What is needed is an exact copy of the records below, with the pictures left out.

(Spatial object tracking data)
++++

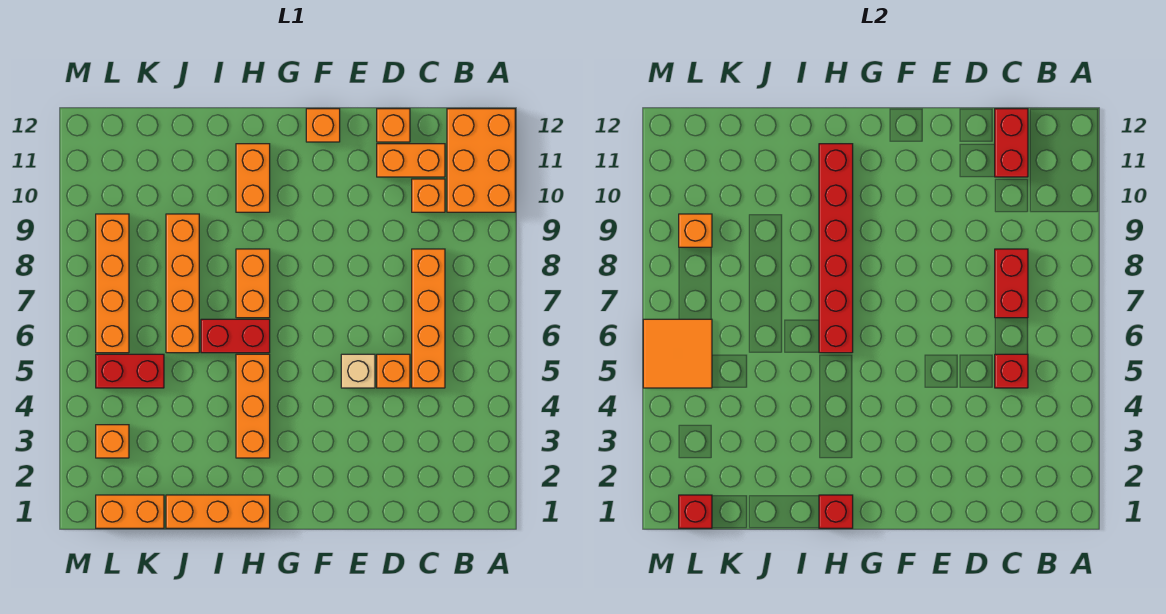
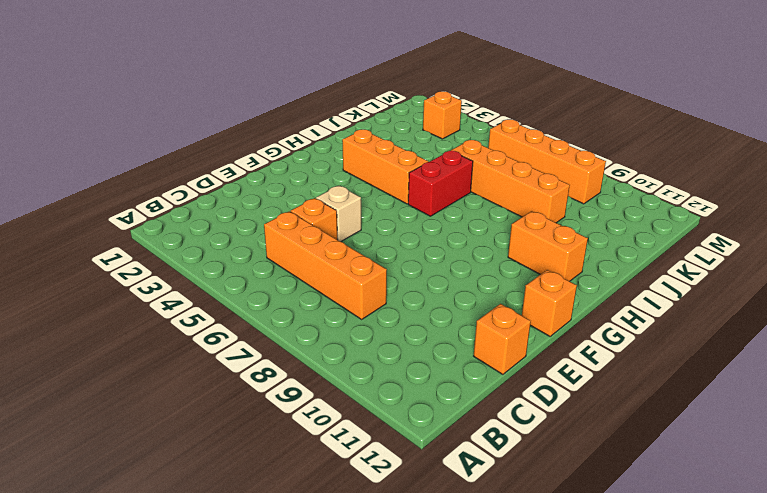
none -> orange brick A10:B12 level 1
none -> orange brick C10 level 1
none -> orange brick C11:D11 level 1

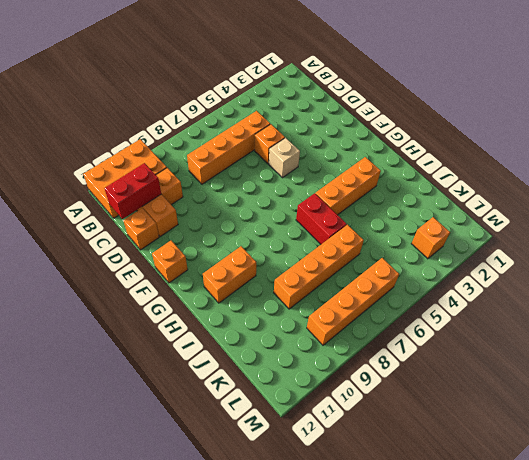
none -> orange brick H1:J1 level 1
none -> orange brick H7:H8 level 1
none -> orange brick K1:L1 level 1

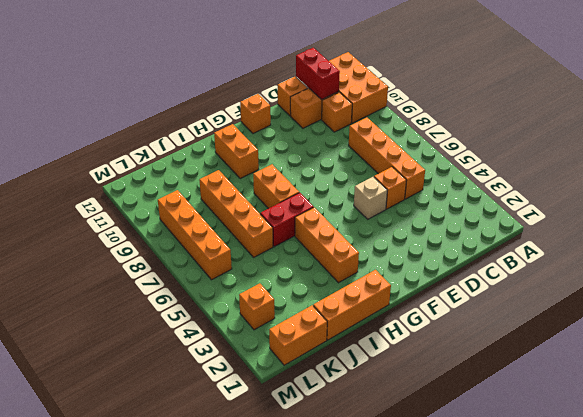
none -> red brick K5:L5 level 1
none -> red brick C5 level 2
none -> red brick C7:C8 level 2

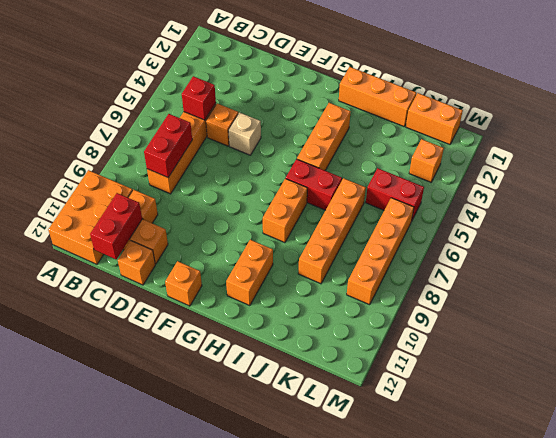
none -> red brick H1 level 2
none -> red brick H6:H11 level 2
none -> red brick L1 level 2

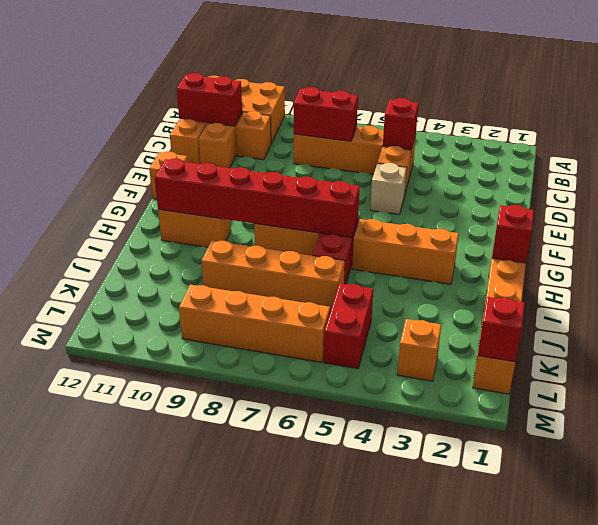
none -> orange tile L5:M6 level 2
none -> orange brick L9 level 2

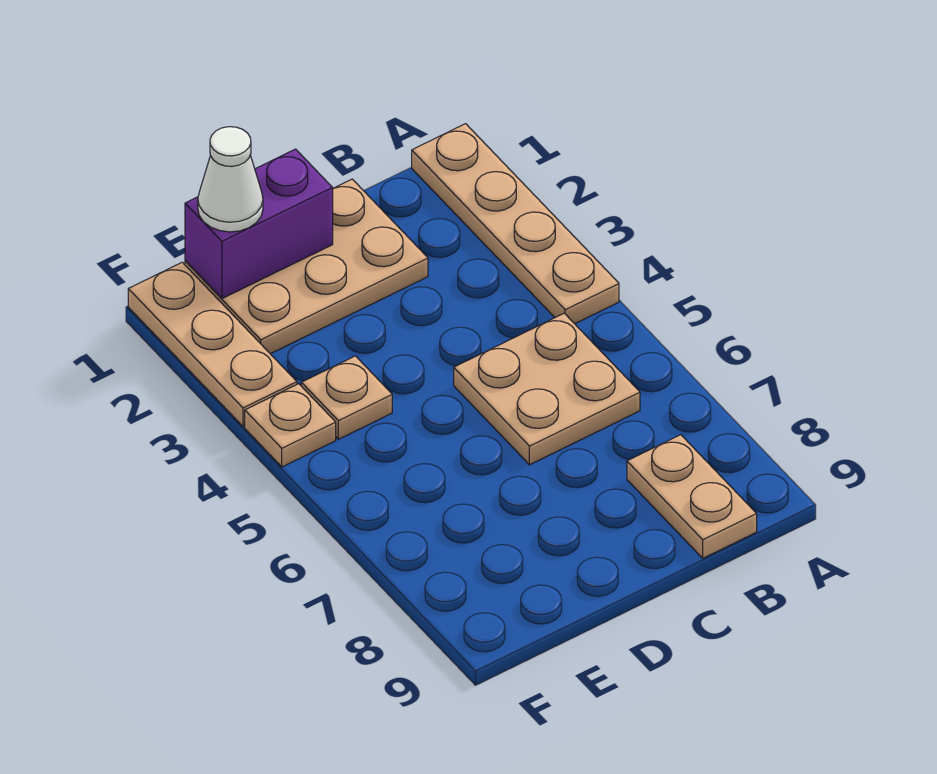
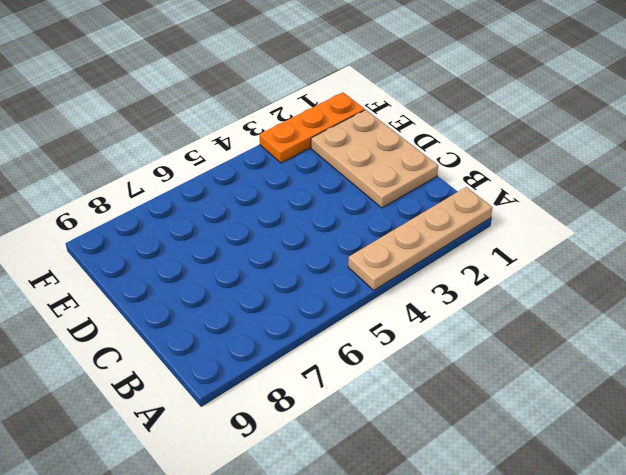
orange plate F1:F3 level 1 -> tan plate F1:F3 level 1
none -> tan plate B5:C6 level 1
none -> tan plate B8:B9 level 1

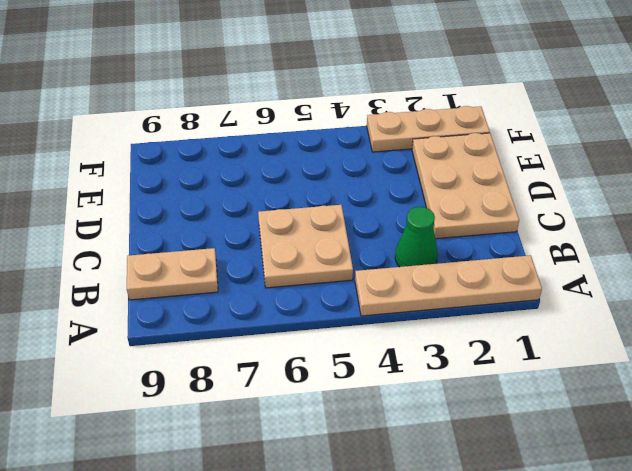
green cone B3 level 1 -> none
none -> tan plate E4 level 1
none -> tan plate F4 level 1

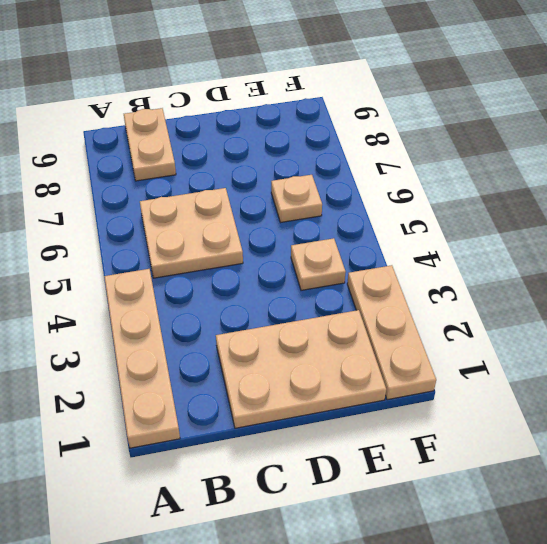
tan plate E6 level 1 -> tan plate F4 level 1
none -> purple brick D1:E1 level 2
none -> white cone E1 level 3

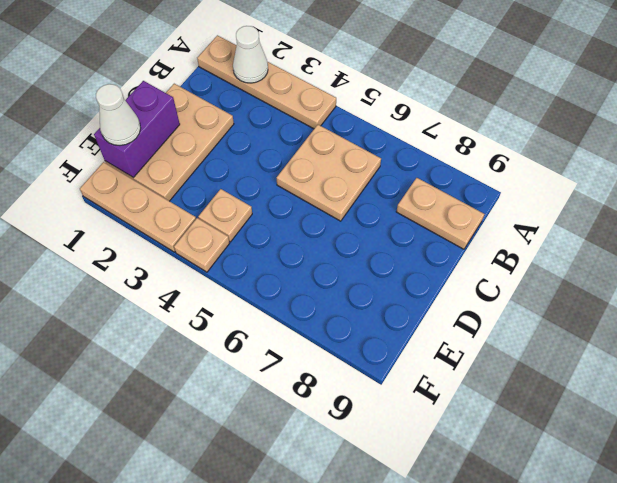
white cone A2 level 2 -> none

++++

### RESULT BELOW
none -> orange brick A10:B12 level 1
none -> orange brick C10 level 1
none -> orange brick C11:D11 level 1

none -> orange brick H1:J1 level 1
none -> orange brick H7:H8 level 1
none -> orange brick K1:L1 level 1

none -> red brick K5:L5 level 1
none -> red brick C5 level 2
none -> red brick C7:C8 level 2

none -> red brick H1 level 2
none -> red brick H6:H11 level 2
none -> red brick L1 level 2

none -> orange tile L5:M6 level 2
none -> orange brick L9 level 2

orange plate F1:F3 level 1 -> tan plate F1:F3 level 1
none -> tan plate B5:C6 level 1
none -> tan plate B8:B9 level 1

green cone B3 level 1 -> none
none -> tan plate E4 level 1
none -> tan plate F4 level 1

tan plate E6 level 1 -> tan plate F4 level 1
none -> purple brick D1:E1 level 2
none -> white cone E1 level 3

white cone A2 level 2 -> none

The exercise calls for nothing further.